- Try it -
Copy all of the records exactly.

- Source records -
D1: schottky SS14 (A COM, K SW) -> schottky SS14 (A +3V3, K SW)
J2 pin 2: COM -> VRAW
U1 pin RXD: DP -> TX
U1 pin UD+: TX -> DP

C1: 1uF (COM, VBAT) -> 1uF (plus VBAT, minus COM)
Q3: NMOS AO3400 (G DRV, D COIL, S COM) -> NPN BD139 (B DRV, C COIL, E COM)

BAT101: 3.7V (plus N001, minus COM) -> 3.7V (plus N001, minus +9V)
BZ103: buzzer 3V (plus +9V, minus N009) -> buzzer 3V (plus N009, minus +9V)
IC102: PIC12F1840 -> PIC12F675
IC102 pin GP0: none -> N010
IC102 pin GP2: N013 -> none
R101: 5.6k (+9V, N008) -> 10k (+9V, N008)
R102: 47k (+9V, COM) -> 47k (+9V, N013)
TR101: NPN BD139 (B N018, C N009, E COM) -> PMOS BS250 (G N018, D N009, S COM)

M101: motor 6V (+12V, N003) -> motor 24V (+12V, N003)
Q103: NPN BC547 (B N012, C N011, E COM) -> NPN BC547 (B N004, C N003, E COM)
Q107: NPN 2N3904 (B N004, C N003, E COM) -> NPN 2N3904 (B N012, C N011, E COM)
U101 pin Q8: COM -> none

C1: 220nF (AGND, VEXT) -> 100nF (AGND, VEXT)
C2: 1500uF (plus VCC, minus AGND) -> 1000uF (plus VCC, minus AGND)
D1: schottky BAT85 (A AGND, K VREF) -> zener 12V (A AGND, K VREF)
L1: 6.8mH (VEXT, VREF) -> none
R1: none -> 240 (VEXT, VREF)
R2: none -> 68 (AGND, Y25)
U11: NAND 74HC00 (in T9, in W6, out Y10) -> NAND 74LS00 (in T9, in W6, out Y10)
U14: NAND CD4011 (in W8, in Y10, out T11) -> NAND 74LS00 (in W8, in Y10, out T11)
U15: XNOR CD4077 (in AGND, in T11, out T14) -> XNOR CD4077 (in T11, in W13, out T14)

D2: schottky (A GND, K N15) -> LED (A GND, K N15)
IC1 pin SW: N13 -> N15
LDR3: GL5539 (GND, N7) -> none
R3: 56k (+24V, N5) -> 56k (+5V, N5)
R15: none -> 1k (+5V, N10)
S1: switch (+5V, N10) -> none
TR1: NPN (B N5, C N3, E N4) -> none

- Task output -
D1: schottky SS14 (A COM, K SW) -> schottky SS14 (A +3V3, K SW)
J2 pin 2: COM -> VRAW
U1 pin RXD: DP -> TX
U1 pin UD+: TX -> DP

C1: 1uF (COM, VBAT) -> 1uF (plus VBAT, minus COM)
Q3: NMOS AO3400 (G DRV, D COIL, S COM) -> NPN BD139 (B DRV, C COIL, E COM)

BAT101: 3.7V (plus N001, minus COM) -> 3.7V (plus N001, minus +9V)
BZ103: buzzer 3V (plus +9V, minus N009) -> buzzer 3V (plus N009, minus +9V)
IC102: PIC12F1840 -> PIC12F675
IC102 pin GP0: none -> N010
IC102 pin GP2: N013 -> none
R101: 5.6k (+9V, N008) -> 10k (+9V, N008)
R102: 47k (+9V, COM) -> 47k (+9V, N013)
TR101: NPN BD139 (B N018, C N009, E COM) -> PMOS BS250 (G N018, D N009, S COM)

M101: motor 6V (+12V, N003) -> motor 24V (+12V, N003)
Q103: NPN BC547 (B N012, C N011, E COM) -> NPN BC547 (B N004, C N003, E COM)
Q107: NPN 2N3904 (B N004, C N003, E COM) -> NPN 2N3904 (B N012, C N011, E COM)
U101 pin Q8: COM -> none

C1: 220nF (AGND, VEXT) -> 100nF (AGND, VEXT)
C2: 1500uF (plus VCC, minus AGND) -> 1000uF (plus VCC, minus AGND)
D1: schottky BAT85 (A AGND, K VREF) -> zener 12V (A AGND, K VREF)
L1: 6.8mH (VEXT, VREF) -> none
R1: none -> 240 (VEXT, VREF)
R2: none -> 68 (AGND, Y25)
U11: NAND 74HC00 (in T9, in W6, out Y10) -> NAND 74LS00 (in T9, in W6, out Y10)
U14: NAND CD4011 (in W8, in Y10, out T11) -> NAND 74LS00 (in W8, in Y10, out T11)
U15: XNOR CD4077 (in AGND, in T11, out T14) -> XNOR CD4077 (in T11, in W13, out T14)

D2: schottky (A GND, K N15) -> LED (A GND, K N15)
IC1 pin SW: N13 -> N15
LDR3: GL5539 (GND, N7) -> none
R3: 56k (+24V, N5) -> 56k (+5V, N5)
R15: none -> 1k (+5V, N10)
S1: switch (+5V, N10) -> none
TR1: NPN (B N5, C N3, E N4) -> none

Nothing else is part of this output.